Records from a dataset:
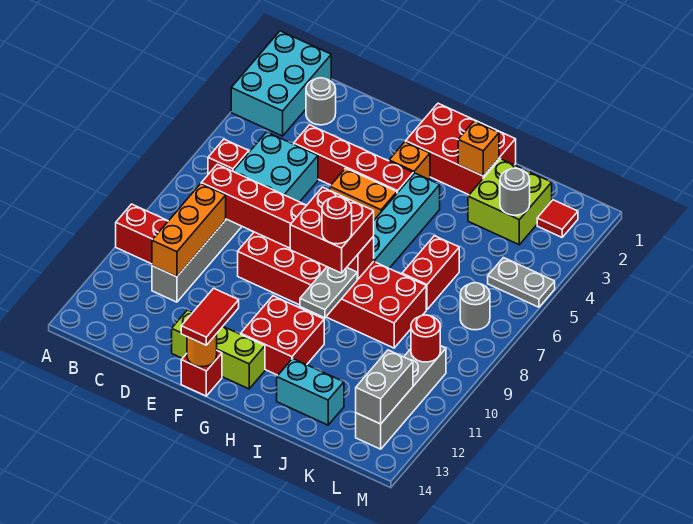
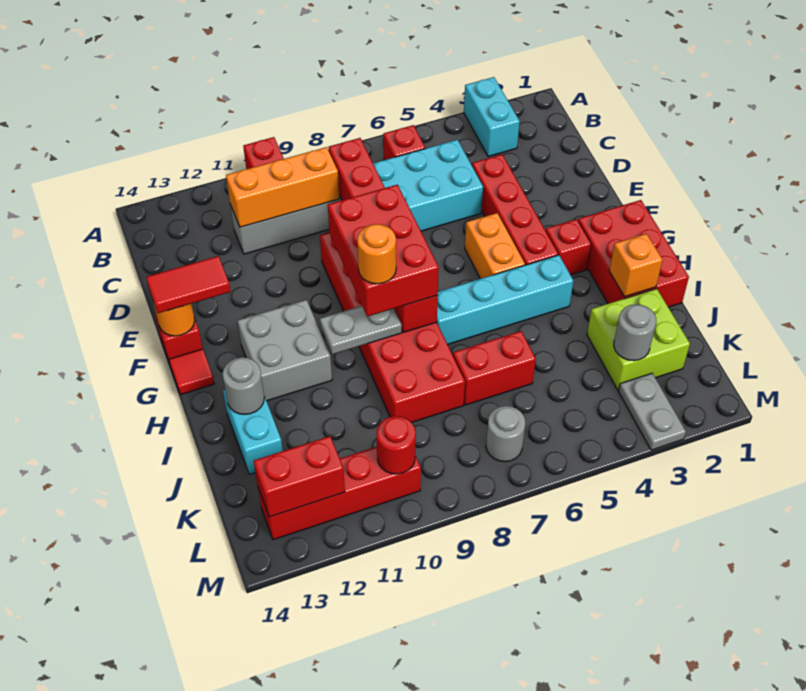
cyan brick A1:B3 level 1 -> cyan brick A3:B3 level 1
grey round brick C2 level 1 -> grey round brick I13 level 2
lime brick E13:G13 level 1 -> none
orange brick G3 level 1 -> red brick G3 level 1
red brick G8:H9 level 3 -> red brick F8:H9 level 3
red brick G11:H12 level 1 -> grey brick G11:H12 level 1
red round brick H9 level 4 -> orange round brick H9 level 4
red tile L2 level 1 -> red tile G14 level 1
grey plate L5:M5 level 1 -> grey plate L3:M3 level 1
grey brick L10:L13 level 1 -> red brick L10:L13 level 1
grey brick L12:L13 level 2 -> red brick L12:L13 level 2

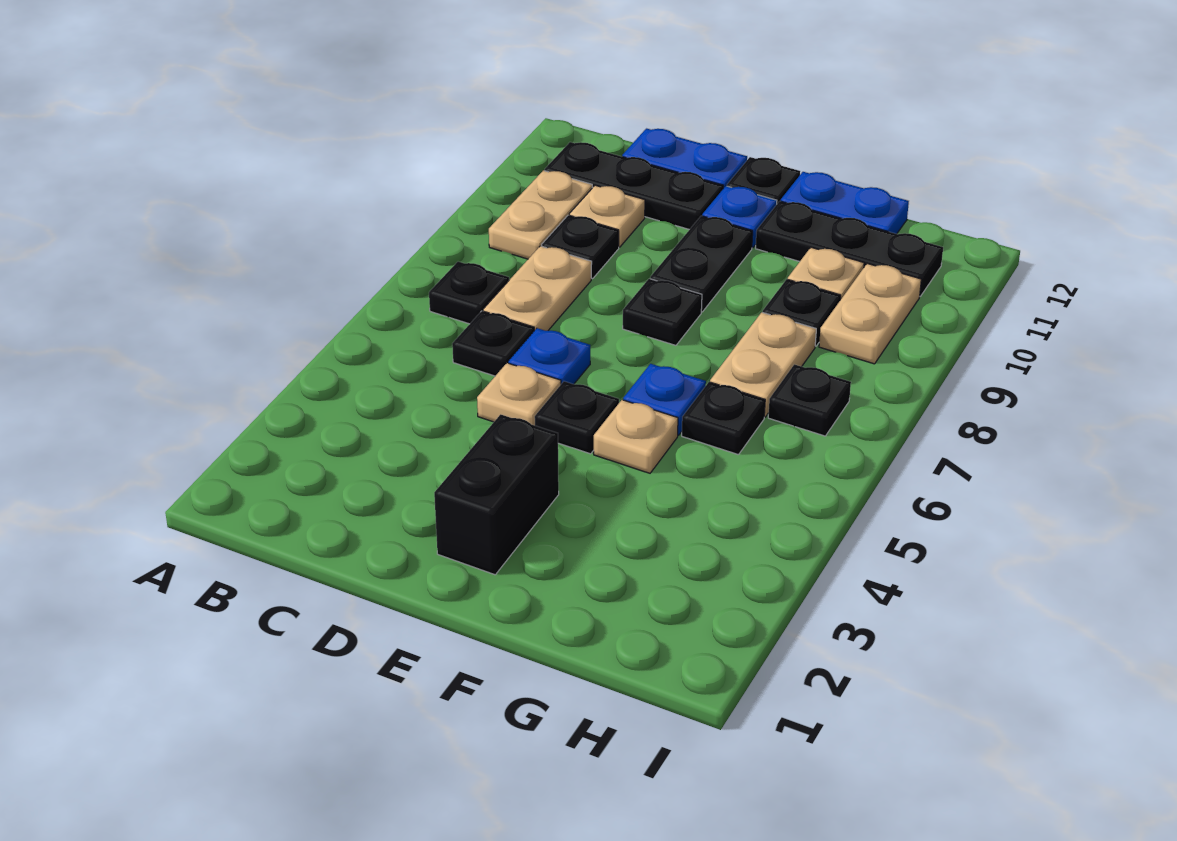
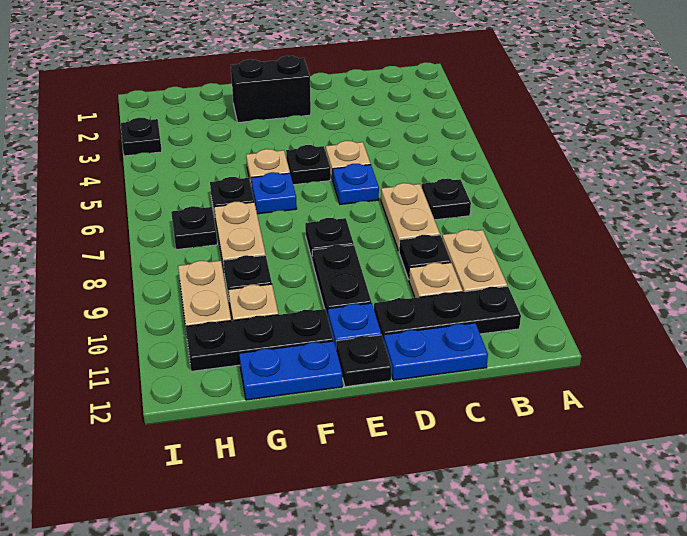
black plate C6 level 1 -> black plate I3 level 1
black brick E2:E3 level 1 -> black brick E2:F2 level 1

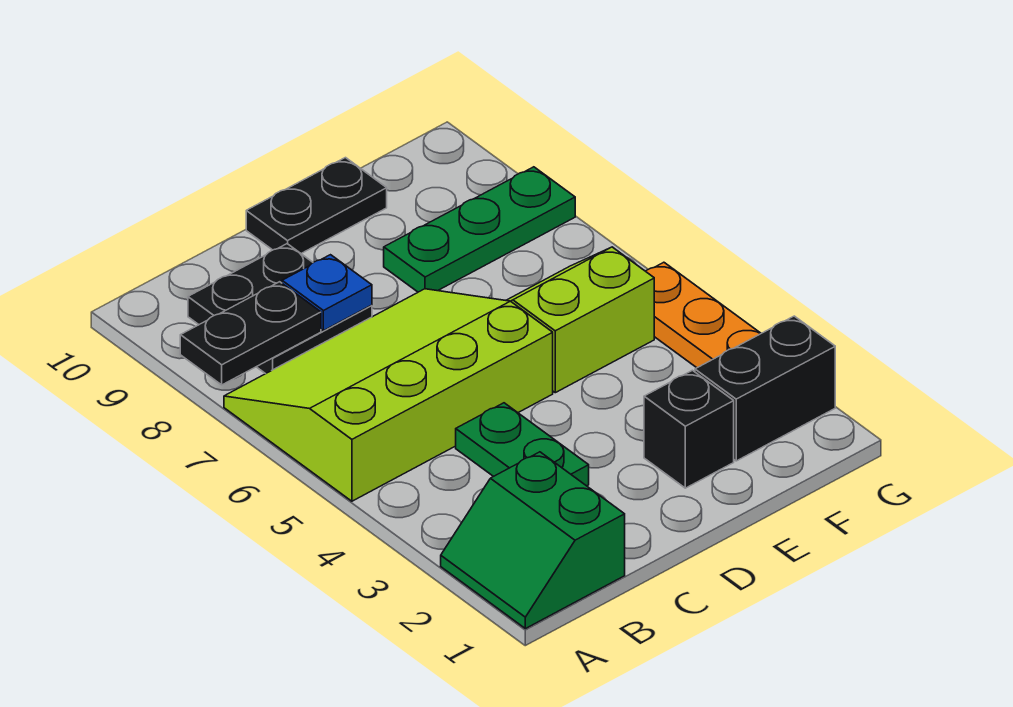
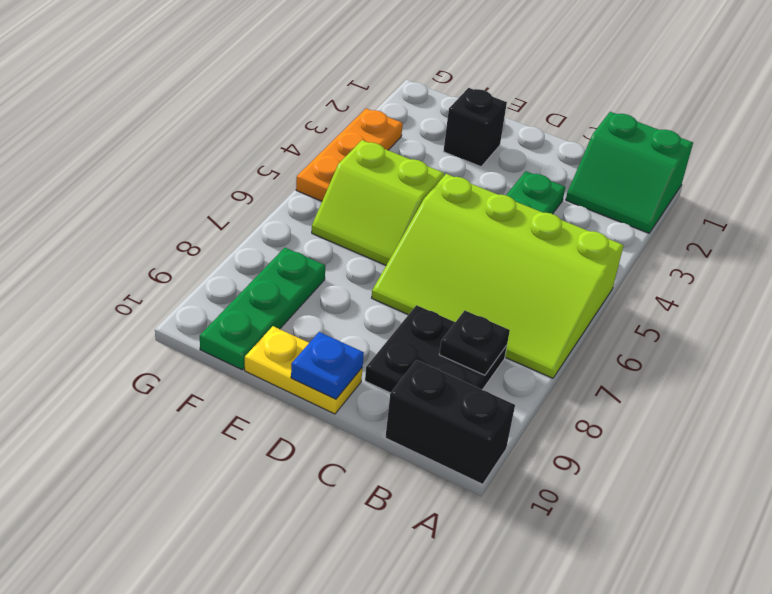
green slope A1:B2 level 1 top B -> green slope A1:B2 level 1 top 1
black plate A8:B8 level 2 -> black plate B8 level 2
blue plate C8 level 2 -> blue plate D10 level 2
black plate D10:E10 level 1 -> yellow plate D10:E10 level 1
green plate E8:G8 level 1 -> green plate F8:F10 level 1
black brick F2:G2 level 1 -> black brick A10:B10 level 1

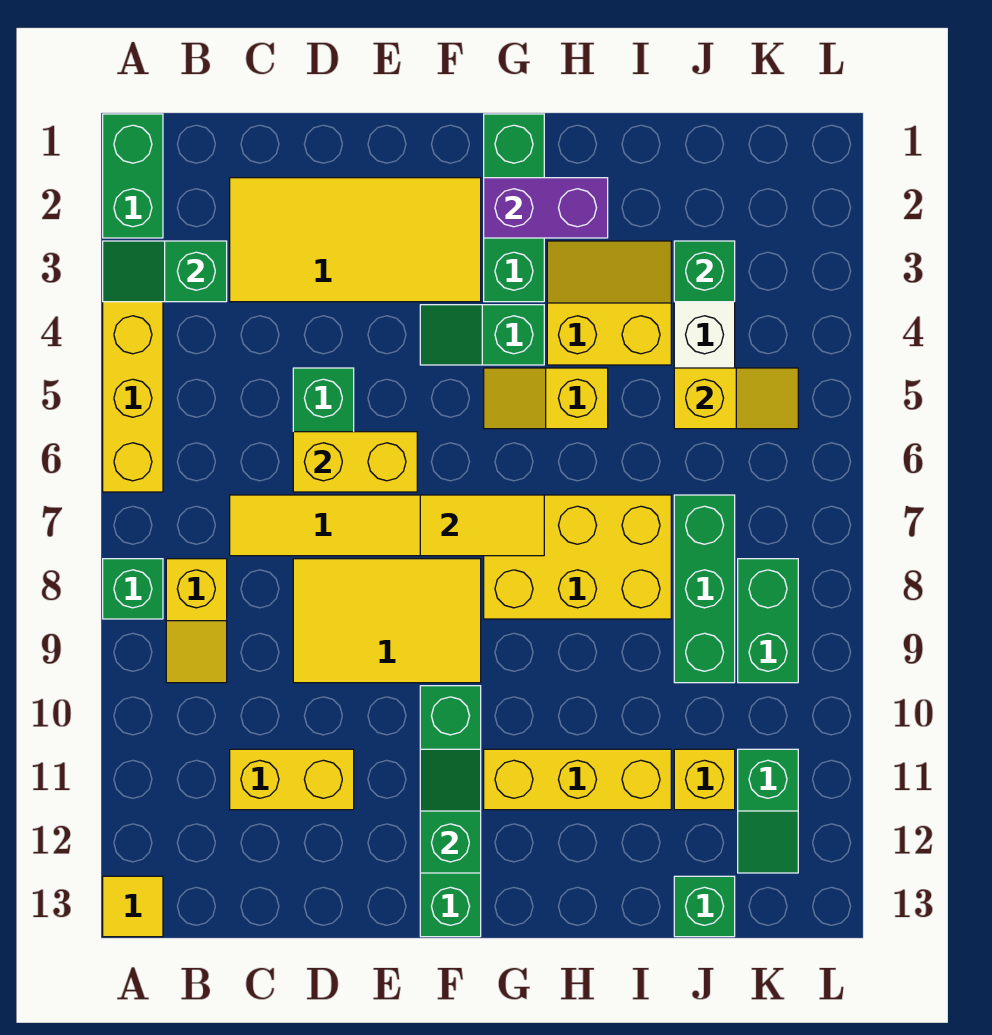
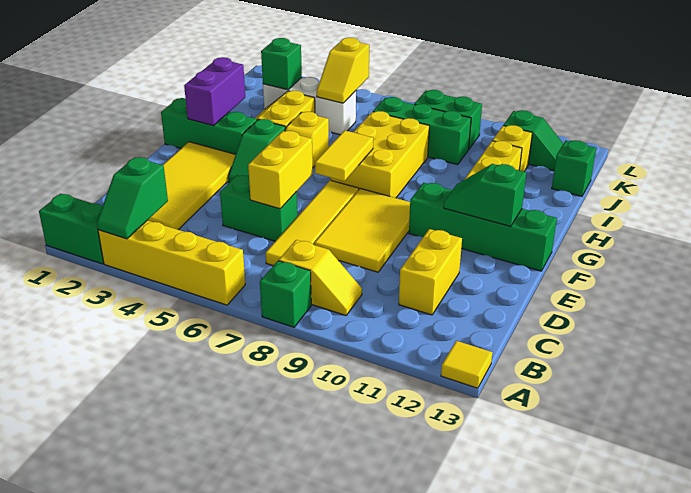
yellow slope J5:K5 level 2 top J -> yellow slope J5:K5 level 2 top K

- **Task to complete**: Report all lines above with "yellow".

- **Written response**:
black plate D10:E10 level 1 -> yellow plate D10:E10 level 1
yellow slope J5:K5 level 2 top J -> yellow slope J5:K5 level 2 top K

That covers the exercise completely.